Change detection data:
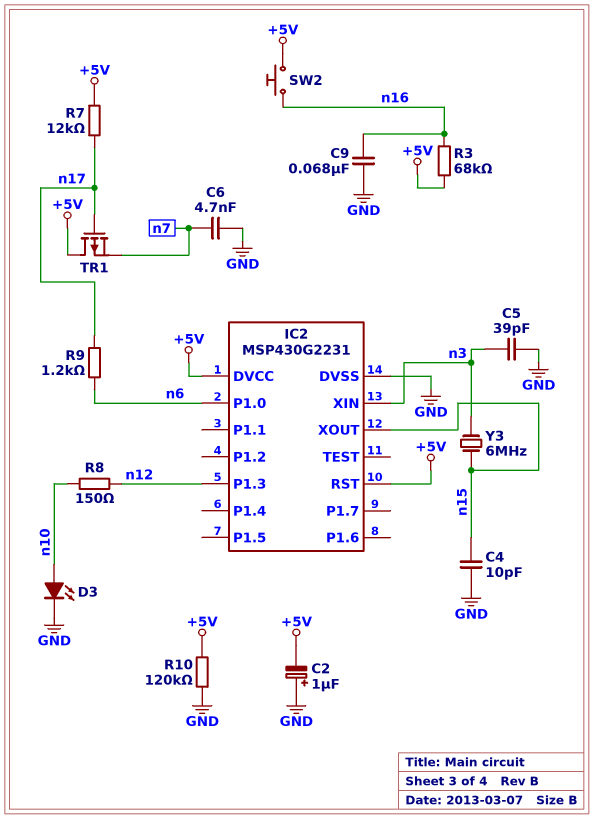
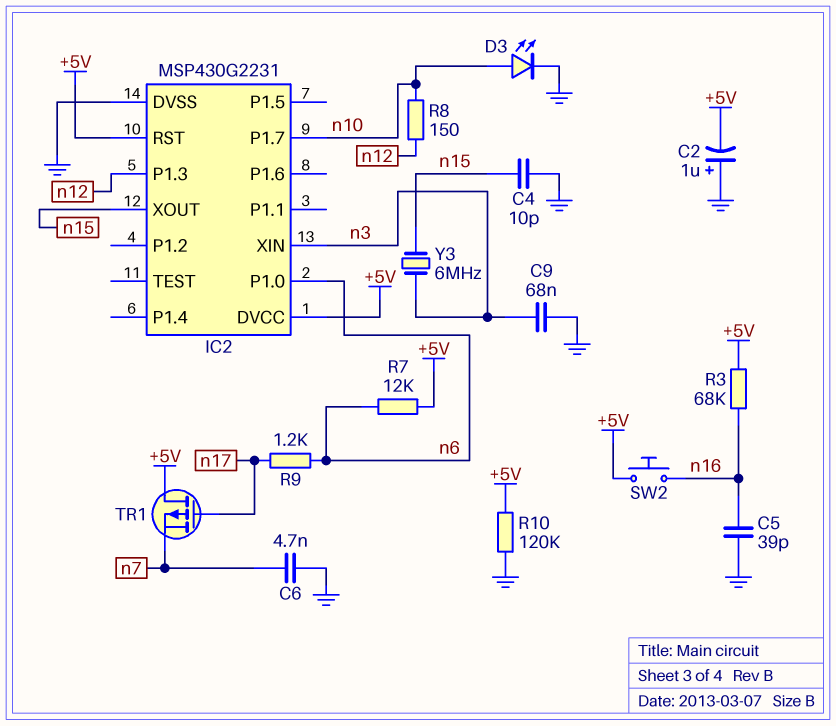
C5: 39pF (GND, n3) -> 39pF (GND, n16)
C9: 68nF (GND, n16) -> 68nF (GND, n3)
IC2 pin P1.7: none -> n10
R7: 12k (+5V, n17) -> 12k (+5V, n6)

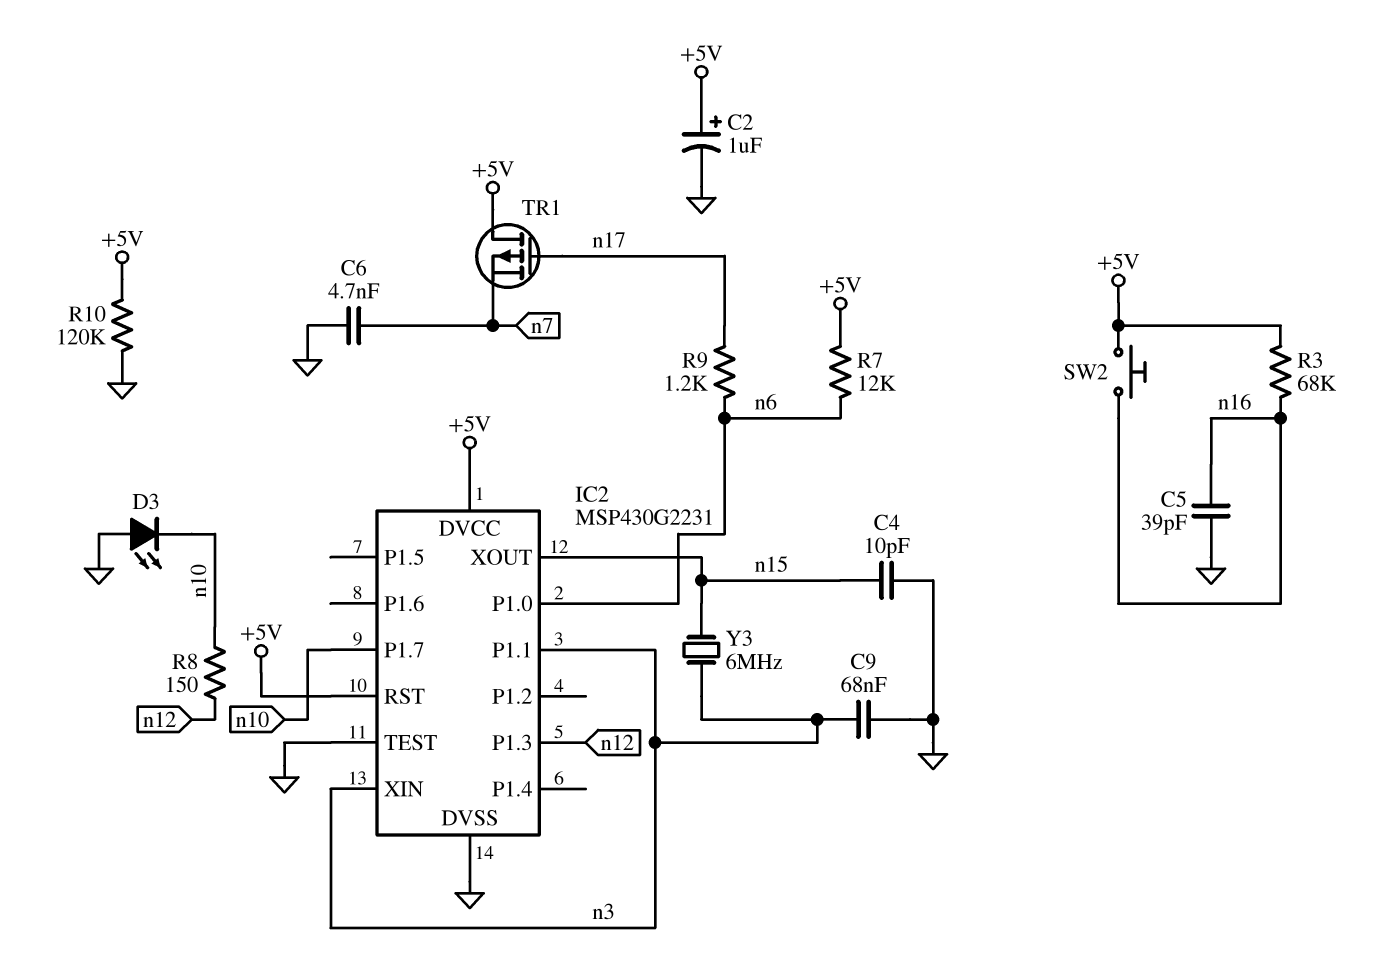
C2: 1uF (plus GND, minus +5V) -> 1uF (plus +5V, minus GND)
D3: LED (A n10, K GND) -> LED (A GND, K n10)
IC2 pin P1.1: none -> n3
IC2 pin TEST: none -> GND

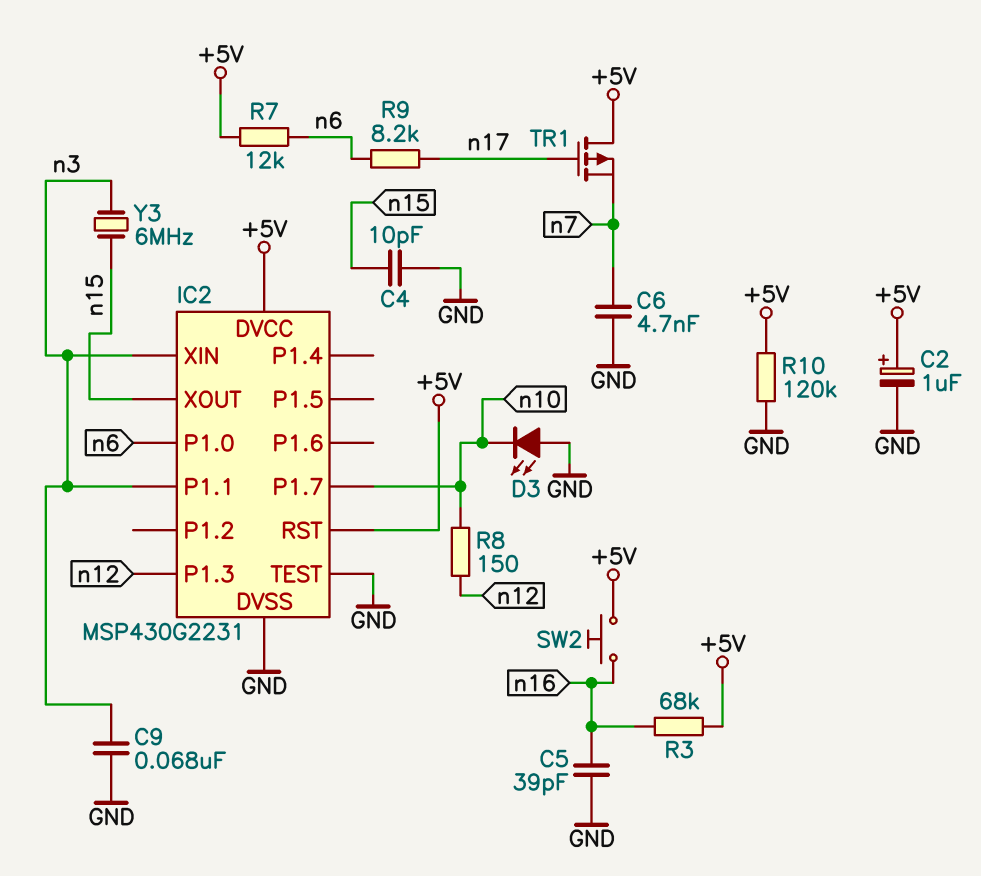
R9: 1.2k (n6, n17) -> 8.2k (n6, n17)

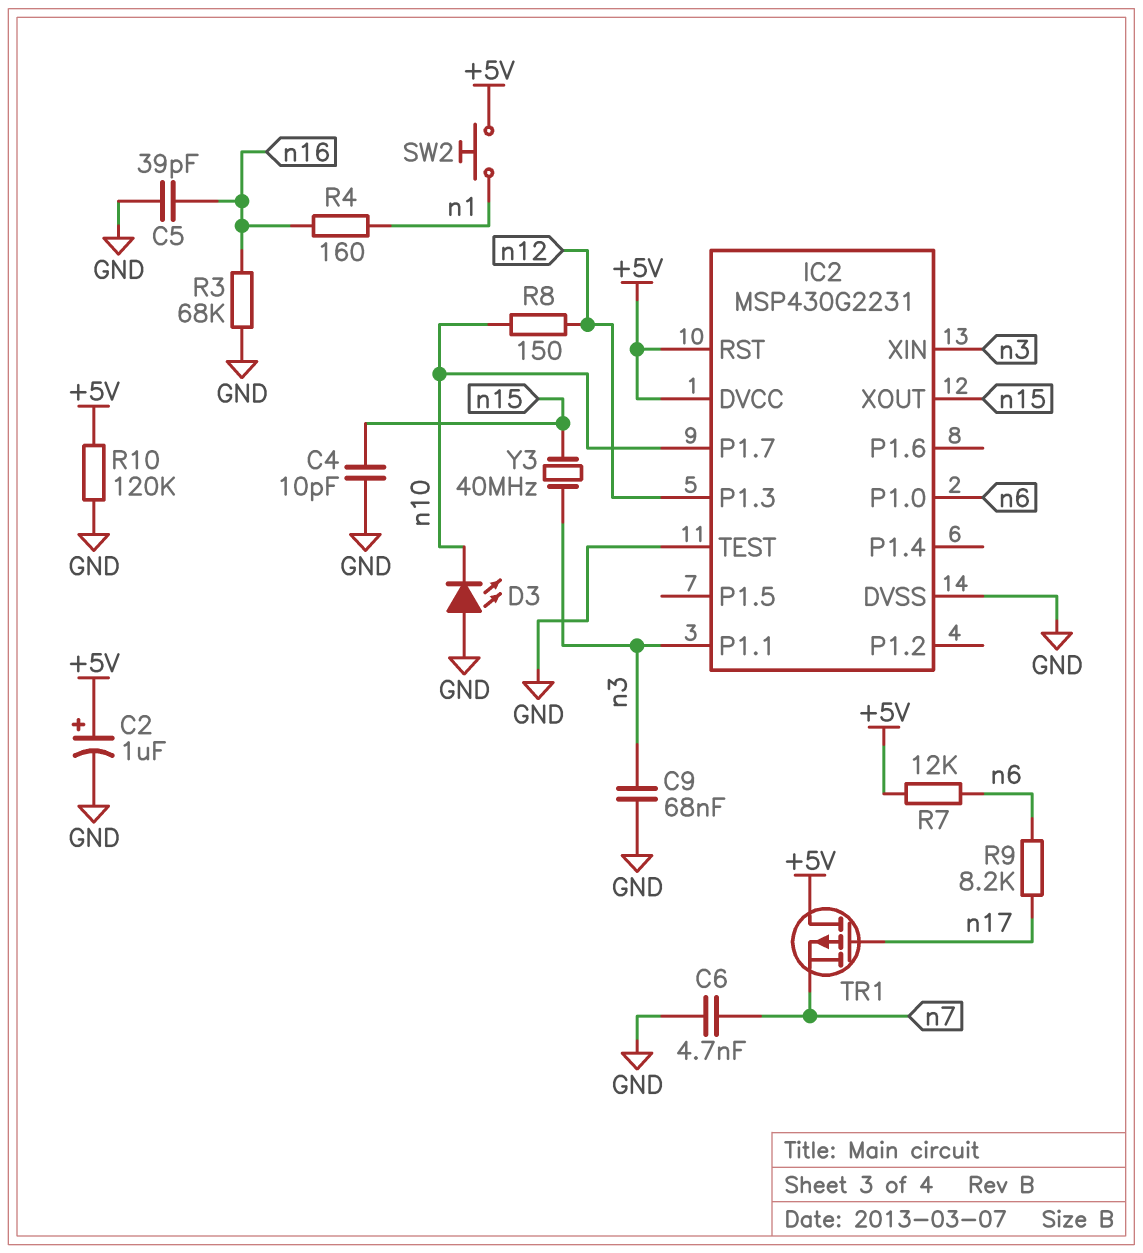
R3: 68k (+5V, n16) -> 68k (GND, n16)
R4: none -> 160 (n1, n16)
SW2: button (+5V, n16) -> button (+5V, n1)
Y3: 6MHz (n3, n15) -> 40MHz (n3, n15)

TASK INSTRUCTIONS:
Extract exactly the lines above from the line containing "R7: 12k (+5V, n17) -> 12k (+5V, n6)" through the last one, both ends included, but not the pictures.

YOUR RESPONSE:
R7: 12k (+5V, n17) -> 12k (+5V, n6)

C2: 1uF (plus GND, minus +5V) -> 1uF (plus +5V, minus GND)
D3: LED (A n10, K GND) -> LED (A GND, K n10)
IC2 pin P1.1: none -> n3
IC2 pin TEST: none -> GND

R9: 1.2k (n6, n17) -> 8.2k (n6, n17)

R3: 68k (+5V, n16) -> 68k (GND, n16)
R4: none -> 160 (n1, n16)
SW2: button (+5V, n16) -> button (+5V, n1)
Y3: 6MHz (n3, n15) -> 40MHz (n3, n15)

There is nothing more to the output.